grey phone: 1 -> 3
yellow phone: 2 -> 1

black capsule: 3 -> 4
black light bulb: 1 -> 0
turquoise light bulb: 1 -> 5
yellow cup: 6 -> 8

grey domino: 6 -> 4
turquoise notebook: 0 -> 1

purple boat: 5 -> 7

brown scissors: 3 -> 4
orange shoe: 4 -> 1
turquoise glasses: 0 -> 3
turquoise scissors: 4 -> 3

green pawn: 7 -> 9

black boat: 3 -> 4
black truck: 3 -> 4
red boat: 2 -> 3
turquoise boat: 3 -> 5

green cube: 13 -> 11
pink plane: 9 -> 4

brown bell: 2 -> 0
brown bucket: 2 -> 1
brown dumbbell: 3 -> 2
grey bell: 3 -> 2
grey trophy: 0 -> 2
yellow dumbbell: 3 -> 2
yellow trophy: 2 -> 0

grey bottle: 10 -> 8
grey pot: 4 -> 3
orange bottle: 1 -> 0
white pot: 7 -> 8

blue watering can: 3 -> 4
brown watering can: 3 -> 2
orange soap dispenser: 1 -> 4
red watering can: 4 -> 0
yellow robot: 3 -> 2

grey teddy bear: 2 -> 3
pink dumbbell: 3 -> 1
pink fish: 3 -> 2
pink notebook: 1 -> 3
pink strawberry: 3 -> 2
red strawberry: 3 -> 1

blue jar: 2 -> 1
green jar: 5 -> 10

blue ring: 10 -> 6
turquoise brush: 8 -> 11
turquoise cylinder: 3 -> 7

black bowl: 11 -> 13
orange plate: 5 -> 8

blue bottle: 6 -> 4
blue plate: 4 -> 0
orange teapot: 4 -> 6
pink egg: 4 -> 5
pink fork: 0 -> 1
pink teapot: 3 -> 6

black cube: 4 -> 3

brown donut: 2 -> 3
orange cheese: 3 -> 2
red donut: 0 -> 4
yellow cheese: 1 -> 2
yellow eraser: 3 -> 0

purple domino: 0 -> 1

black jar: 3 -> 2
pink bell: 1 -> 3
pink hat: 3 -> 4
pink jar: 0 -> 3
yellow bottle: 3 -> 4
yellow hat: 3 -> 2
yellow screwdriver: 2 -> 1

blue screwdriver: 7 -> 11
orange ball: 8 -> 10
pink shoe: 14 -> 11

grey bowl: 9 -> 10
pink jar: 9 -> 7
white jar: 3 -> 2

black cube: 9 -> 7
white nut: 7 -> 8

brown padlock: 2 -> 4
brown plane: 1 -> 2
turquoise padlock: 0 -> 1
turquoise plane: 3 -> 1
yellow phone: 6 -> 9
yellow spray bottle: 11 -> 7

···

Your answer should consist only of the lines from the one with "pink jar: 0 -> 3" through the last line of the entries above, retyped exactly.

pink jar: 0 -> 3
yellow bottle: 3 -> 4
yellow hat: 3 -> 2
yellow screwdriver: 2 -> 1

blue screwdriver: 7 -> 11
orange ball: 8 -> 10
pink shoe: 14 -> 11

grey bowl: 9 -> 10
pink jar: 9 -> 7
white jar: 3 -> 2

black cube: 9 -> 7
white nut: 7 -> 8

brown padlock: 2 -> 4
brown plane: 1 -> 2
turquoise padlock: 0 -> 1
turquoise plane: 3 -> 1
yellow phone: 6 -> 9
yellow spray bottle: 11 -> 7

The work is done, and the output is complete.